▸ EXTRACTED MATERIAL
=====
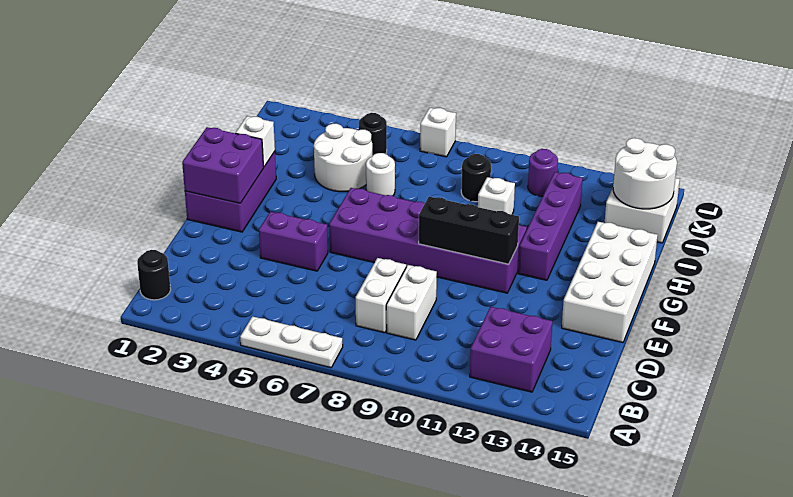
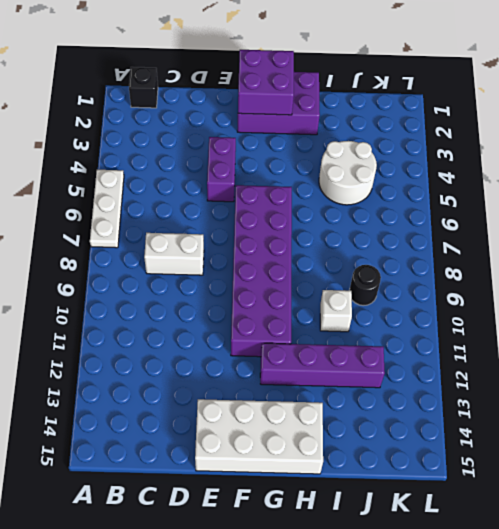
black brick B1 level 1 -> black round brick B1 level 1
none -> purple brick B12:C13 level 1
none -> white brick C9:D9 level 1
none -> white round brick I6 level 1

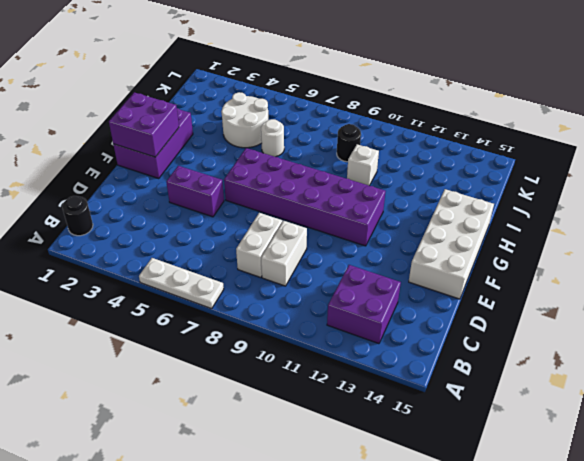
none -> purple brick G12:J12 level 1
none -> white brick J14:K15 level 1
none -> black round brick K5 level 1

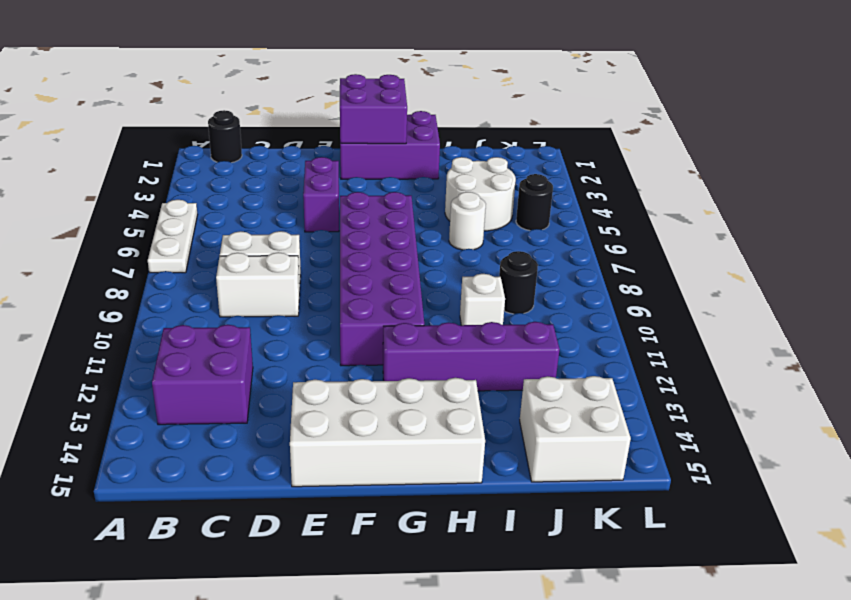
none -> purple round brick K11 level 1
none -> white brick L7 level 1
none -> black brick F9:F11 level 2

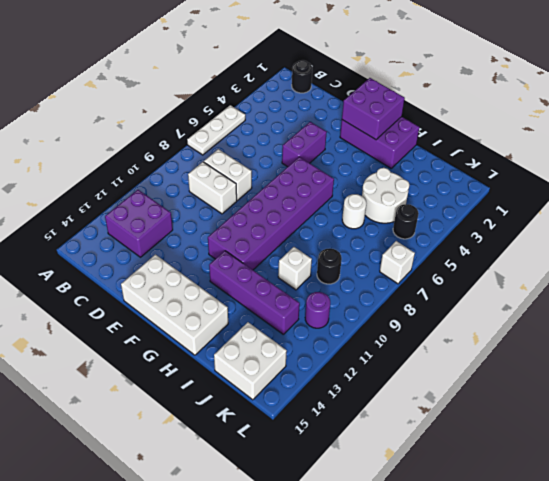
none -> black brick F9:F11 level 2
none -> white brick H2 level 2
none -> white round brick J14:K15 level 2

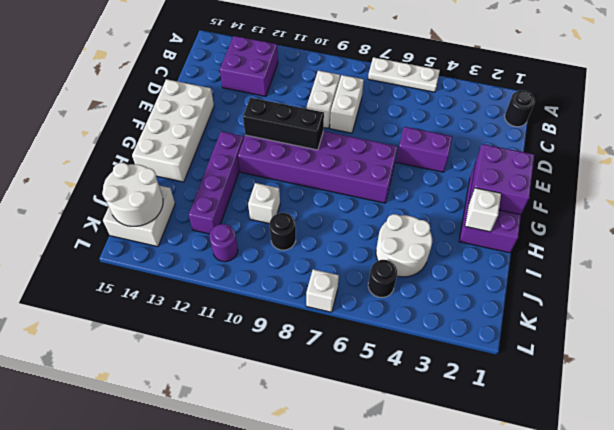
none -> white round brick I6 level 1

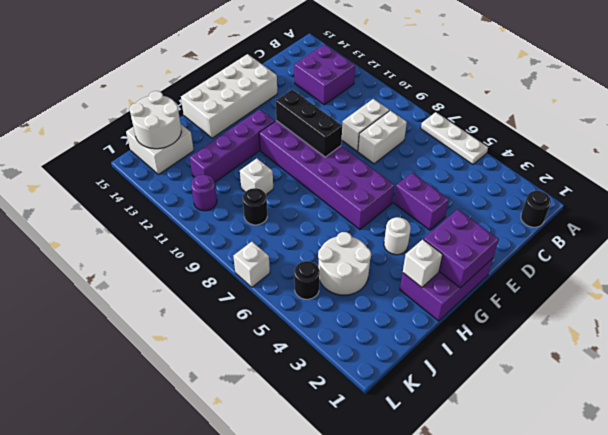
white round brick G4 level 1 -> white round brick I6 level 1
=====
▸ YOUR INSTRUCTIONS
What comes back should match the records exactly, minus any pictures.

▸ YOUR SOLUTION
black brick B1 level 1 -> black round brick B1 level 1
none -> purple brick B12:C13 level 1
none -> white brick C9:D9 level 1
none -> white round brick I6 level 1

none -> purple brick G12:J12 level 1
none -> white brick J14:K15 level 1
none -> black round brick K5 level 1

none -> purple round brick K11 level 1
none -> white brick L7 level 1
none -> black brick F9:F11 level 2

none -> black brick F9:F11 level 2
none -> white brick H2 level 2
none -> white round brick J14:K15 level 2

none -> white round brick I6 level 1

white round brick G4 level 1 -> white round brick I6 level 1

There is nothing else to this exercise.